--- Aim of the exercise ---
Please repeat the lines below exactly. Begin with the line containing "camera: 30 degrees left, 10 degrees up" and go on through the line containing "blue pencil [381,270,462,324]".

━━ Data in this exercise

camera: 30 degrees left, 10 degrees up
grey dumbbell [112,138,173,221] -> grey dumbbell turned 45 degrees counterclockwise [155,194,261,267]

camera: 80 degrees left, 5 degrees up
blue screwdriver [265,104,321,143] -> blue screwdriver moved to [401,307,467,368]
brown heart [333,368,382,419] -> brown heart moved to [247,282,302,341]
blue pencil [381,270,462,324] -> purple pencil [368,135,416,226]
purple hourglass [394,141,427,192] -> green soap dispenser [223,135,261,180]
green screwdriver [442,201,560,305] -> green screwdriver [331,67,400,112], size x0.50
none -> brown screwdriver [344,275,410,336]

━━━━
━━ Data in this exercise

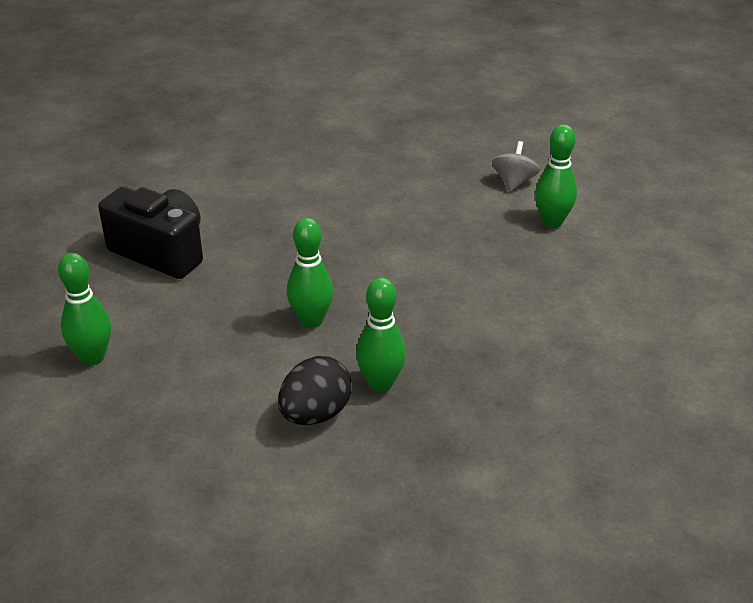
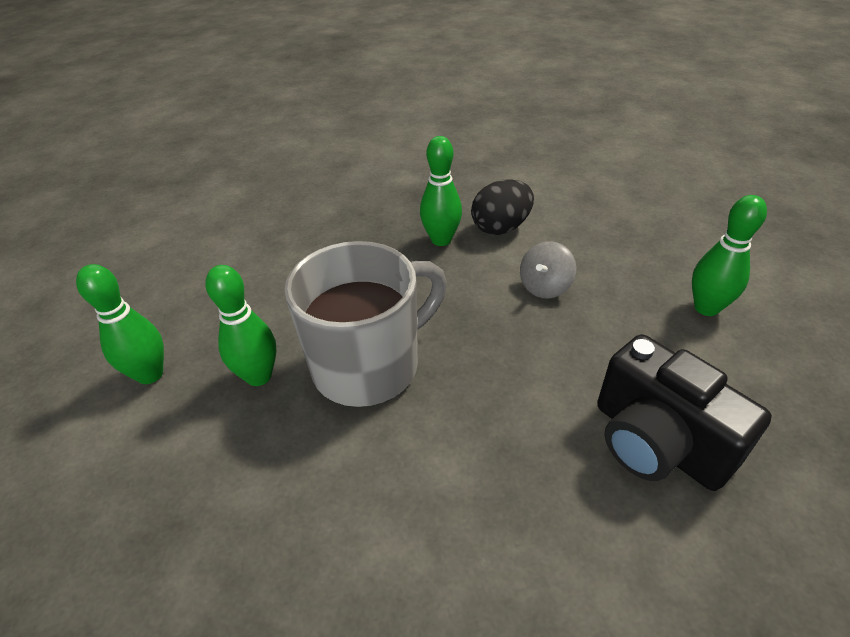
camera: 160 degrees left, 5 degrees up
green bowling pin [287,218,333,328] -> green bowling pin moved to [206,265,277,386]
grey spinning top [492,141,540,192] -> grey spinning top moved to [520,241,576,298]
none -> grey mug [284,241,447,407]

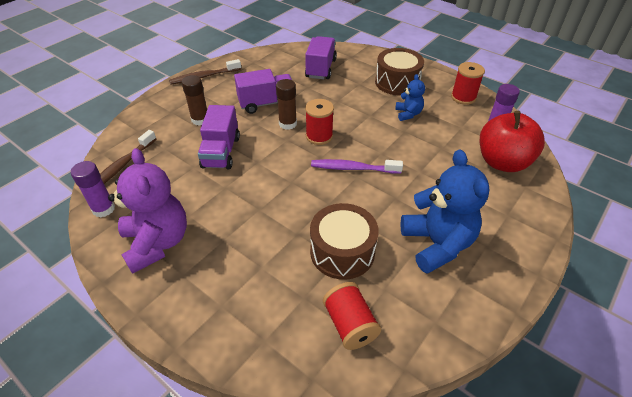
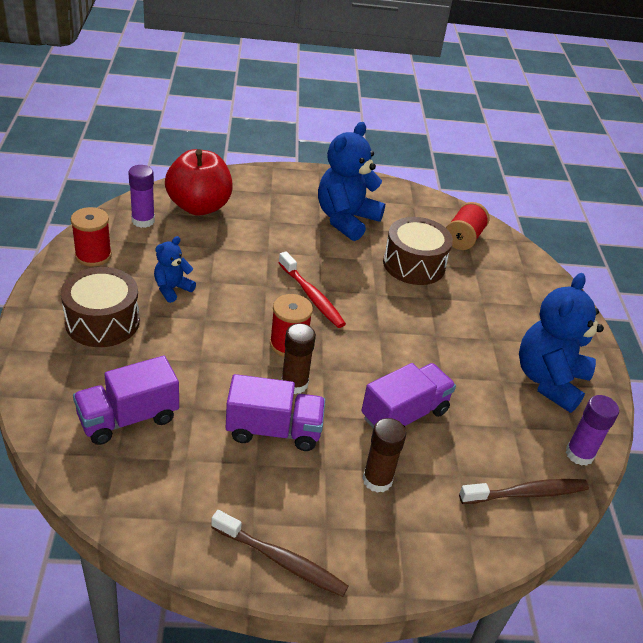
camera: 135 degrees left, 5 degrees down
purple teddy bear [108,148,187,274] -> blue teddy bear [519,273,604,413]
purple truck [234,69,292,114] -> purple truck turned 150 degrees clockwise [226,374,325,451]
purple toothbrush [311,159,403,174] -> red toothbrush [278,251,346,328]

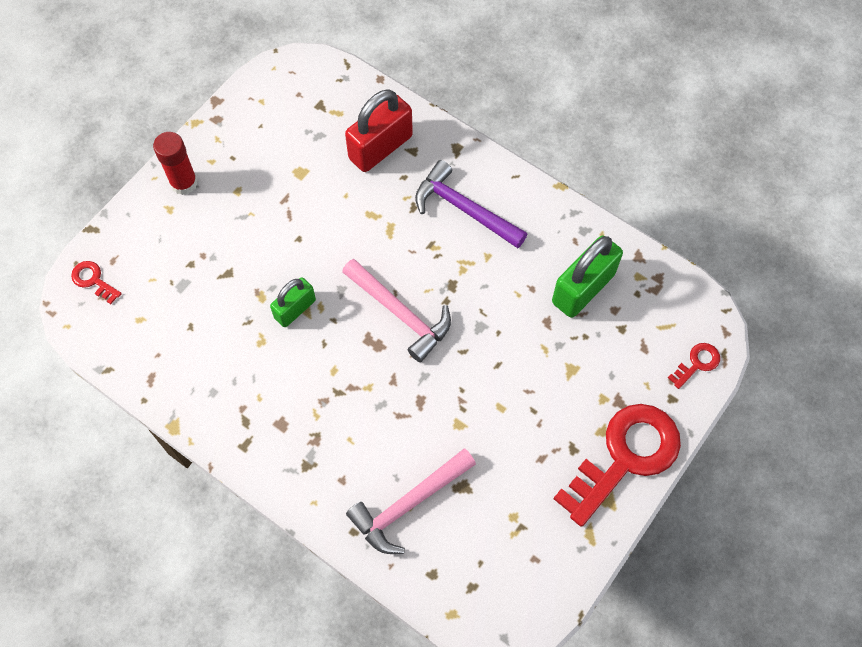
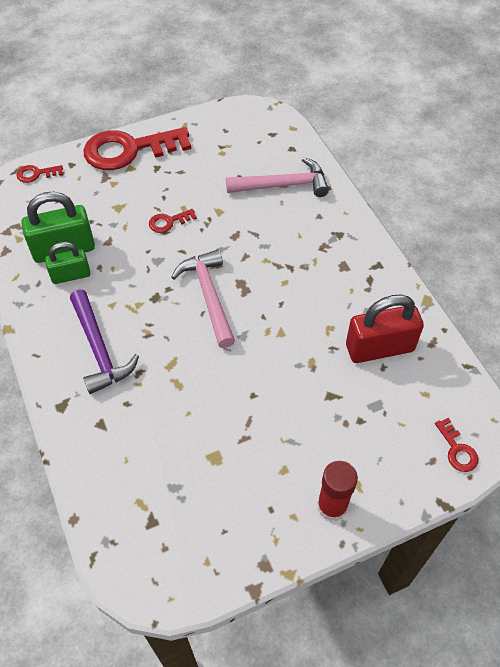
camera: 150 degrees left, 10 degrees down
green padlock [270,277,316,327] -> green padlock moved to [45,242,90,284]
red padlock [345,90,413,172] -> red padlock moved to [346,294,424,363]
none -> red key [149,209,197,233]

━━━━

--- Answer box ---
camera: 30 degrees left, 10 degrees up
grey dumbbell [112,138,173,221] -> grey dumbbell turned 45 degrees counterclockwise [155,194,261,267]

camera: 80 degrees left, 5 degrees up
blue screwdriver [265,104,321,143] -> blue screwdriver moved to [401,307,467,368]
brown heart [333,368,382,419] -> brown heart moved to [247,282,302,341]
blue pencil [381,270,462,324] -> purple pencil [368,135,416,226]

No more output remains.